(Saved data entries)
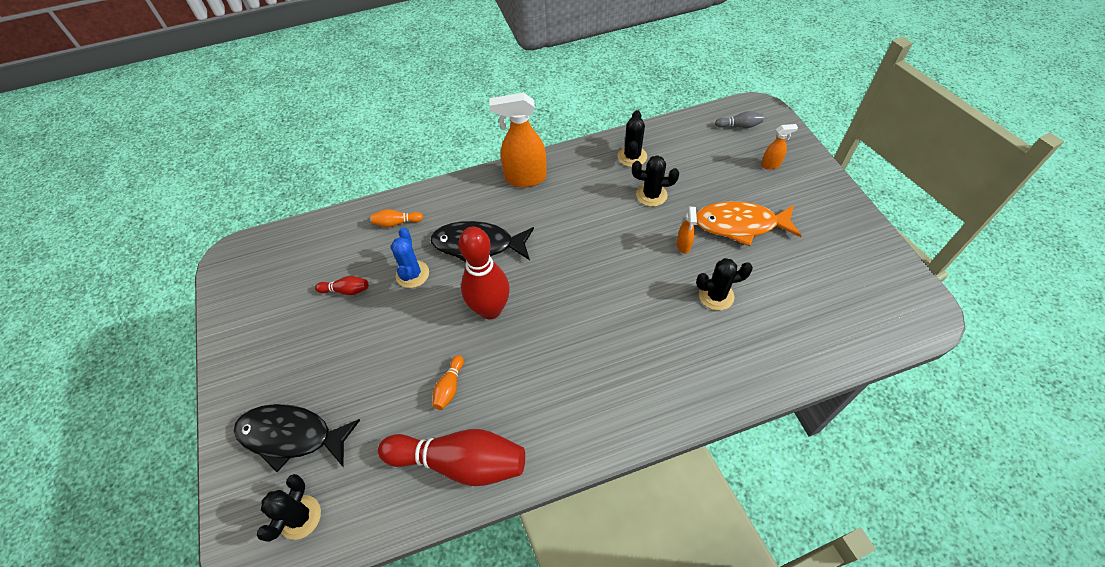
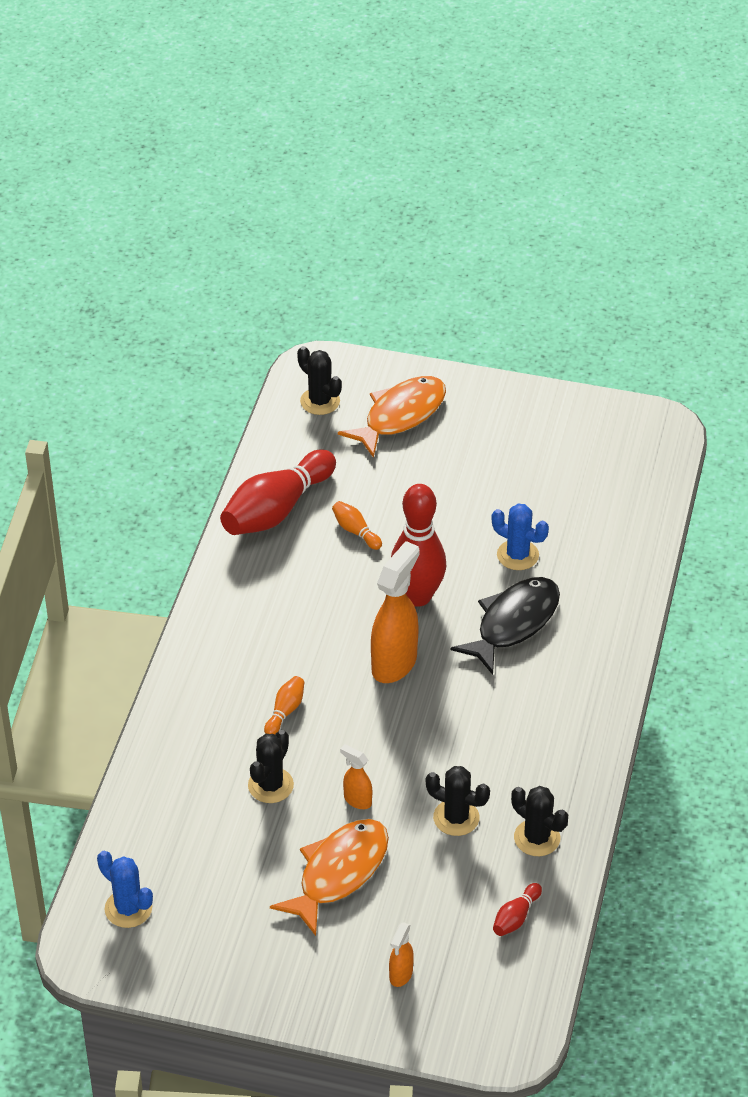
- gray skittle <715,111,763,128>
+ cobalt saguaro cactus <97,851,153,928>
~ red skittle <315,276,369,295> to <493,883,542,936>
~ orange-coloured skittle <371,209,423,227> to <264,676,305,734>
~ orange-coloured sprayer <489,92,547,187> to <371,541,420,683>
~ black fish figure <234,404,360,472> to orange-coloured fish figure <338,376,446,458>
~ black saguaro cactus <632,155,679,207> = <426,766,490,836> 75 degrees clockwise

**Problem**:
Return only this span, exactly: the line that contains "fish figure <338,376,446,458>" and all lines after it to the end of the records.

**Written reply**:
~ black fish figure <234,404,360,472> to orange-coloured fish figure <338,376,446,458>
~ black saguaro cactus <632,155,679,207> = <426,766,490,836> 75 degrees clockwise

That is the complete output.